* **PROBLEM TO WORK ON**:
Write out, word for word, every line in the data below from the one containing "building: [89,52,150,102] -> none" to the one containing "building: [126,220,190,267] -> none", both of them included.

* **MATERIAL FOR THIS TASK**:
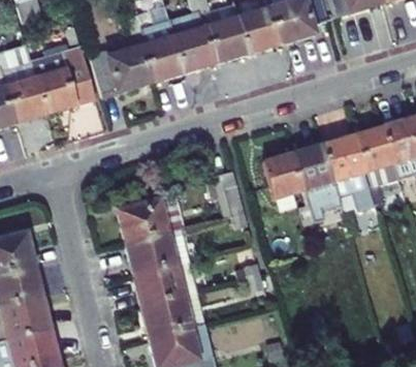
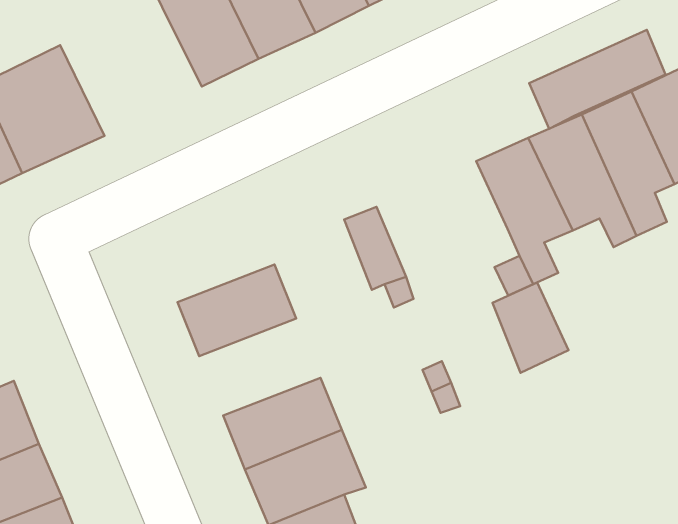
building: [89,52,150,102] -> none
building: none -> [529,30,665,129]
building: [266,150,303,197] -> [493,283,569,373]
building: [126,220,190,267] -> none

---

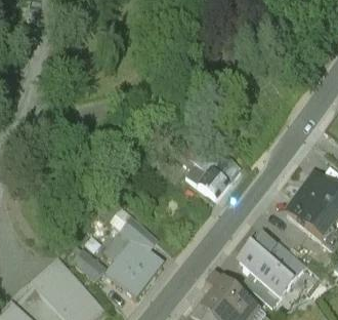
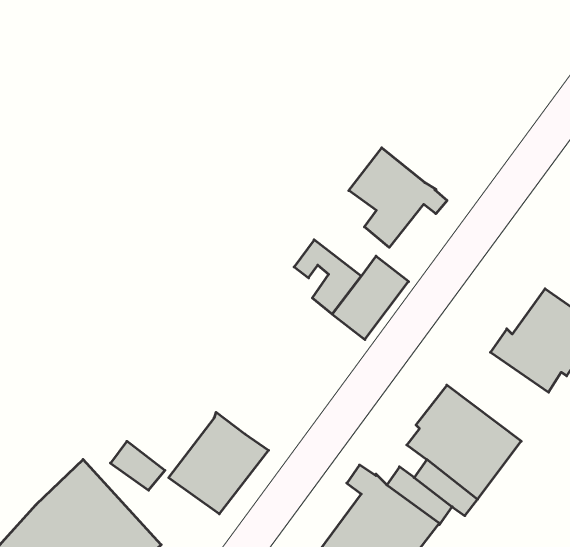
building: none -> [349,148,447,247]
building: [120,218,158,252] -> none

==

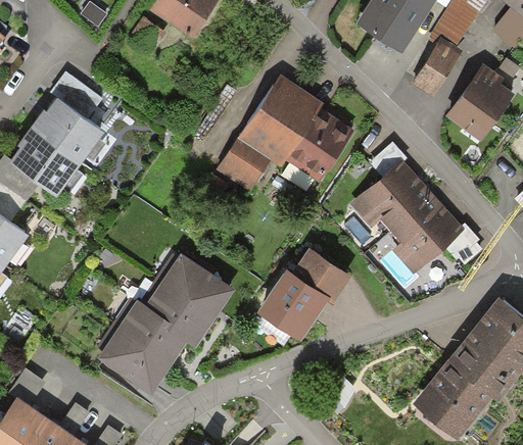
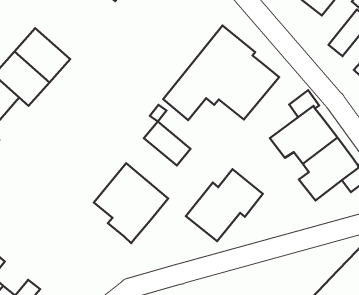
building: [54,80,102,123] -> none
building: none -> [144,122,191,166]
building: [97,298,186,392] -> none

* **EXERCISE OUTPUT**:
building: [89,52,150,102] -> none
building: none -> [529,30,665,129]
building: [266,150,303,197] -> [493,283,569,373]
building: [126,220,190,267] -> none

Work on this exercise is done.